Task to carry out:
Take the records below from their first line through the line holding "green spray bottle [135,79,185,160]", and set each of those lines down exactly, without pictures.

Dataset content:
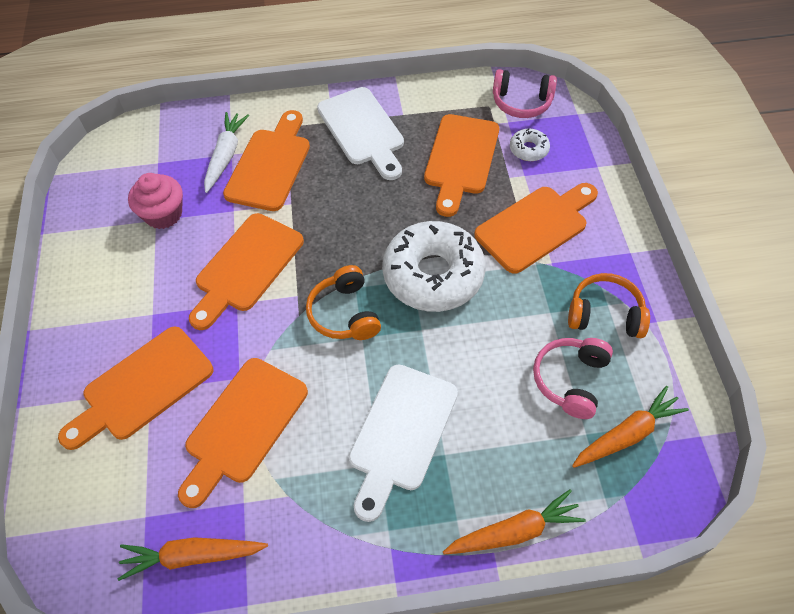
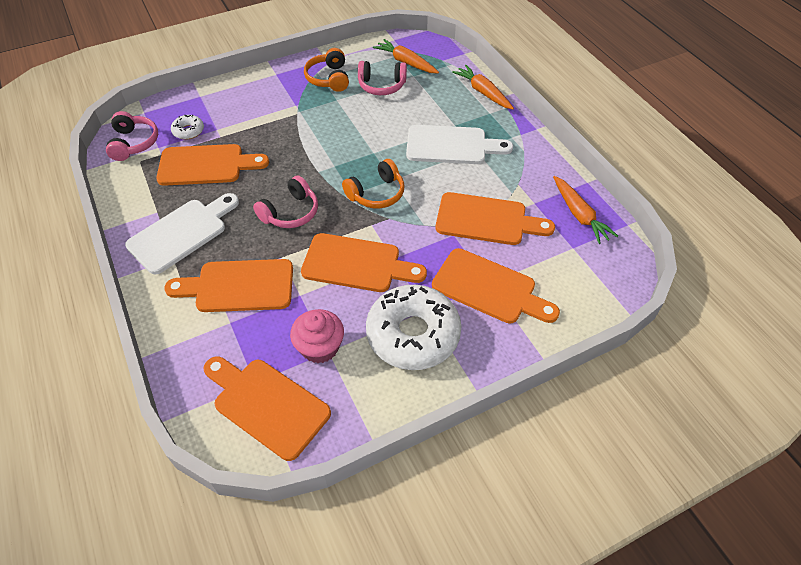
camera: 110 degrees left, 5 degrees down
white carrot [204,112,249,193] -> none
white donut [382,221,486,312] -> white donut moved to [366,285,462,370]
orange cutting board [474,183,598,274] -> orange cutting board moved to [203,356,331,461]
none -> pink headphones [253,175,318,228]

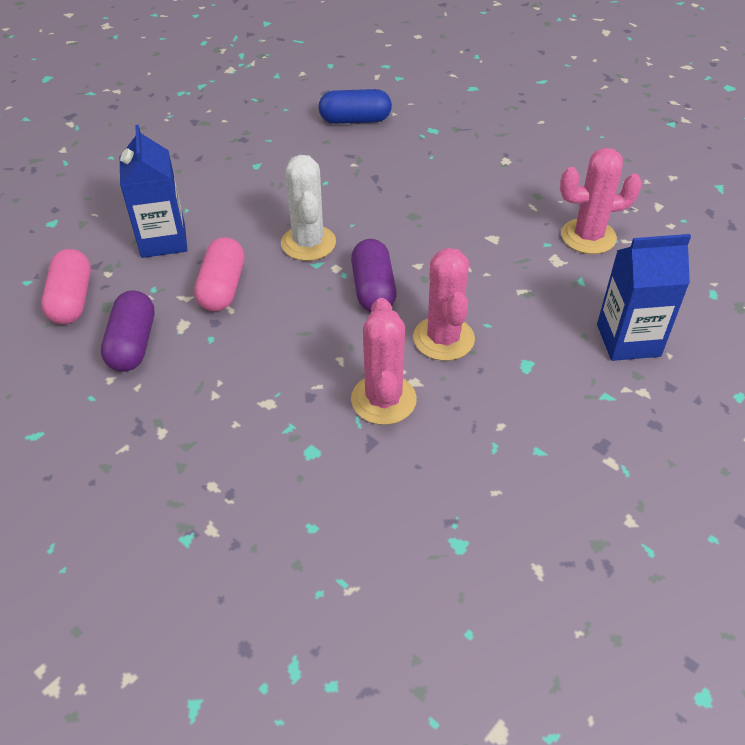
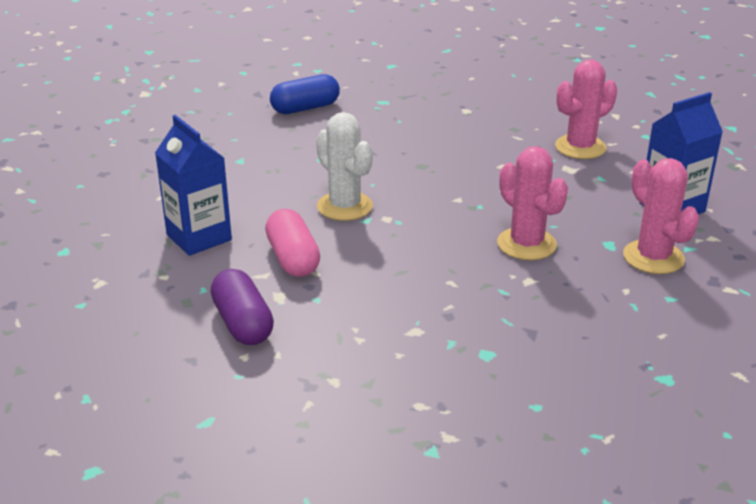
camera: 25 degrees left, 15 degrees down
pink capsule [41,249,91,324] -> none
purple capsule [351,239,397,312] -> none
pink cactus [351,298,417,425] -> pink cactus moved to [623,158,699,274]

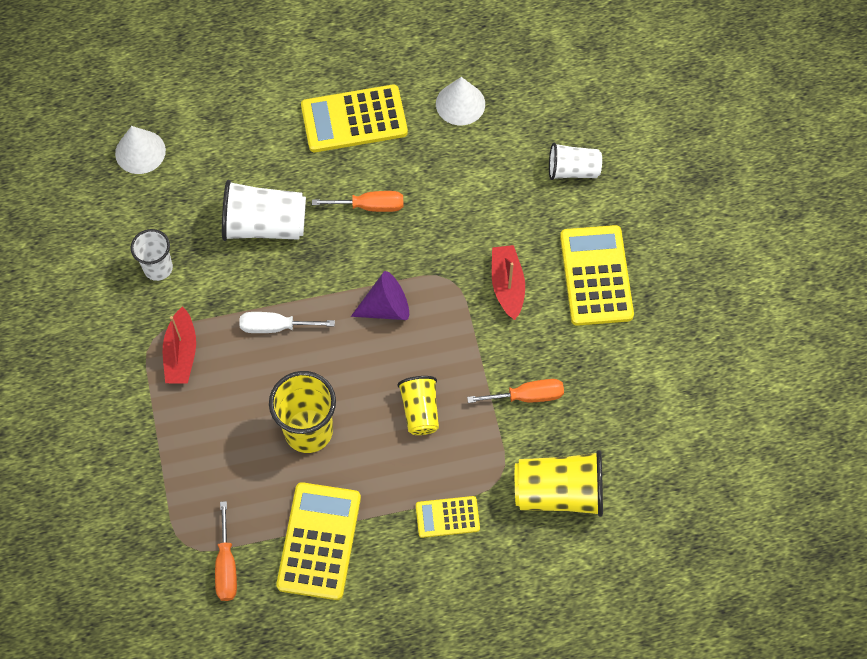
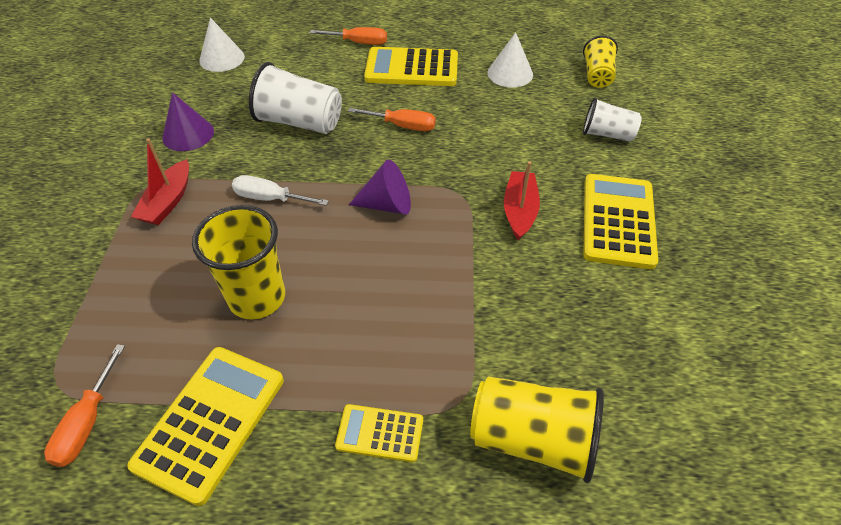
camera: 15 degrees right, 15 degrees down
white cup [131,229,173,281] -> purple cone [162,92,214,151]
yellow cup [398,376,439,435] -> yellow cup moved to [583,35,618,88]
orange screwdriver [467,379,564,403] -> orange screwdriver moved to [310,27,387,45]

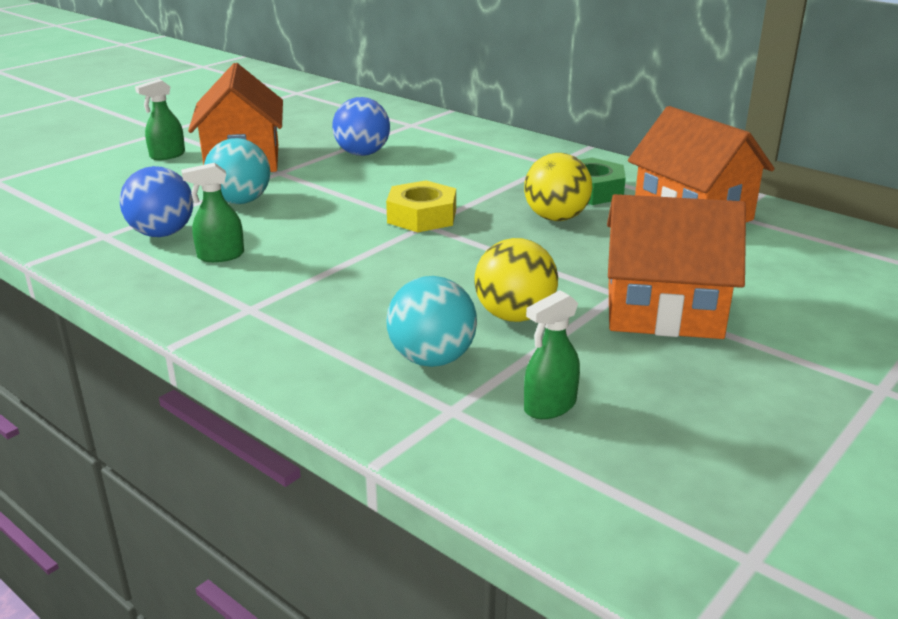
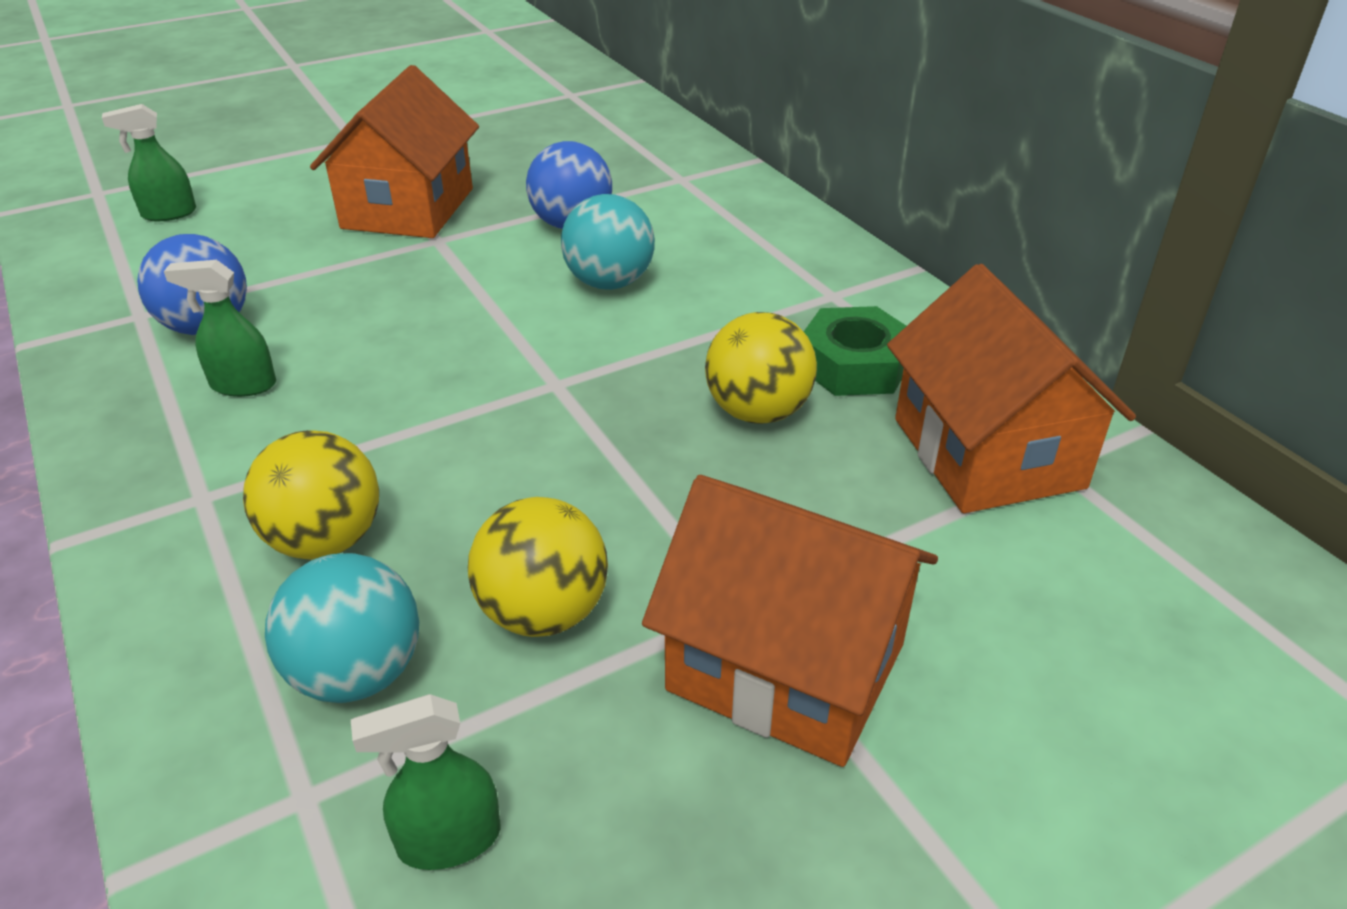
camera: 20 degrees right, 10 degrees up
green spray bottle [135,79,185,160] -> green spray bottle moved to [102,104,196,221]
turquoise ball [204,138,270,204] -> turquoise ball moved to [561,194,655,290]
yellow nut [386,180,456,232] -> none
none -> yellow ball [243,430,379,560]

Solution:
camera: 110 degrees left, 5 degrees down
white carrot [204,112,249,193] -> none
white donut [382,221,486,312] -> white donut moved to [366,285,462,370]
orange cutting board [474,183,598,274] -> orange cutting board moved to [203,356,331,461]
none -> pink headphones [253,175,318,228]

camera: 25 degrees left, 15 degrees down
pink capsule [41,249,91,324] -> none
purple capsule [351,239,397,312] -> none
pink cactus [351,298,417,425] -> pink cactus moved to [623,158,699,274]

camera: 15 degrees right, 15 degrees down
white cup [131,229,173,281] -> purple cone [162,92,214,151]
yellow cup [398,376,439,435] -> yellow cup moved to [583,35,618,88]
orange screwdriver [467,379,564,403] -> orange screwdriver moved to [310,27,387,45]

camera: 20 degrees right, 10 degrees up
green spray bottle [135,79,185,160] -> green spray bottle moved to [102,104,196,221]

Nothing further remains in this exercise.